WHAT IS NEEDED: Each line in the records below, from the one that contains "(620, 285) = (266, 132): orange" to the one that contains "(835, 387) = (585, 416): brown", should be reproduced exactly, the first and last included.

(Before-and-after object lists)
****************
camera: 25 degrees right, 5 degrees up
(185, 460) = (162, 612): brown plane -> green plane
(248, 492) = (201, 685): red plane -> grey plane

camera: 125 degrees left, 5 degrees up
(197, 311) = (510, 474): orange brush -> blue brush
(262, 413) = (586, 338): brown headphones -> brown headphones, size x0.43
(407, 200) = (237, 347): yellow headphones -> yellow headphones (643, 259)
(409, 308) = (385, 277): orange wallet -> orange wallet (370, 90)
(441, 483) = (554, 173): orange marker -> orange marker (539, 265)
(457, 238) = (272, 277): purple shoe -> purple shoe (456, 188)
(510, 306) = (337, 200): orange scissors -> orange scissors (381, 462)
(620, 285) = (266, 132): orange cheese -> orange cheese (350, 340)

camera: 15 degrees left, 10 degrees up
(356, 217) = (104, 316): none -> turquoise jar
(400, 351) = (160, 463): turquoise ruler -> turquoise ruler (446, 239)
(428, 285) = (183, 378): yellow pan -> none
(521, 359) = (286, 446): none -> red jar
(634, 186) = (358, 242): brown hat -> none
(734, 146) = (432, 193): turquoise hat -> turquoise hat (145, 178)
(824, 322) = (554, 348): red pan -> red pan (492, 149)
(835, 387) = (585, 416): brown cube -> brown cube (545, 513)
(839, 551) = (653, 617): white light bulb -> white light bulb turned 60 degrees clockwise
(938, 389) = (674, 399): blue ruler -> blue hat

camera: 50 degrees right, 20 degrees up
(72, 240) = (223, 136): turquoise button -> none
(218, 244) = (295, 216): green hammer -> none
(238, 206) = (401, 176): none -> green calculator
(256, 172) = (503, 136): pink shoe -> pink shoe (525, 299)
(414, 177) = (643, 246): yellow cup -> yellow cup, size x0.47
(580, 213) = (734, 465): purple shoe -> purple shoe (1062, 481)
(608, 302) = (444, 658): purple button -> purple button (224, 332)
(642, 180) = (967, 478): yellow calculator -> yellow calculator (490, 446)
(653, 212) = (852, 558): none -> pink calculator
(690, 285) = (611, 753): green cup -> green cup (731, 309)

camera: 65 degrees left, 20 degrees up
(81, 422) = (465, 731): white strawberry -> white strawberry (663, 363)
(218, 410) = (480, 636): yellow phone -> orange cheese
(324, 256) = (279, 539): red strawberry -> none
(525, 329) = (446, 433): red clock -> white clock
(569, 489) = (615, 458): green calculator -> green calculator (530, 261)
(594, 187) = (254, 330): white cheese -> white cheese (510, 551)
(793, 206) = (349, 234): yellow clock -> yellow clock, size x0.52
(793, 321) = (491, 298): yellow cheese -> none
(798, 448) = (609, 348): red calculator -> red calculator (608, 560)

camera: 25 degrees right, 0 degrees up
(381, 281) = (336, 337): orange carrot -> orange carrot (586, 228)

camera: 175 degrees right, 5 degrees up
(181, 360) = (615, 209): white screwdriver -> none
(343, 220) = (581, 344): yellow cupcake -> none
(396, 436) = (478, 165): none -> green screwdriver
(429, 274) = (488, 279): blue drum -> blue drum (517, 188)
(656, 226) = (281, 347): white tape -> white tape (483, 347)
****************
RESULT:
(620, 285) = (266, 132): orange cheese -> orange cheese (350, 340)

camera: 15 degrees left, 10 degrees up
(356, 217) = (104, 316): none -> turquoise jar
(400, 351) = (160, 463): turquoise ruler -> turquoise ruler (446, 239)
(428, 285) = (183, 378): yellow pan -> none
(521, 359) = (286, 446): none -> red jar
(634, 186) = (358, 242): brown hat -> none
(734, 146) = (432, 193): turquoise hat -> turquoise hat (145, 178)
(824, 322) = (554, 348): red pan -> red pan (492, 149)
(835, 387) = (585, 416): brown cube -> brown cube (545, 513)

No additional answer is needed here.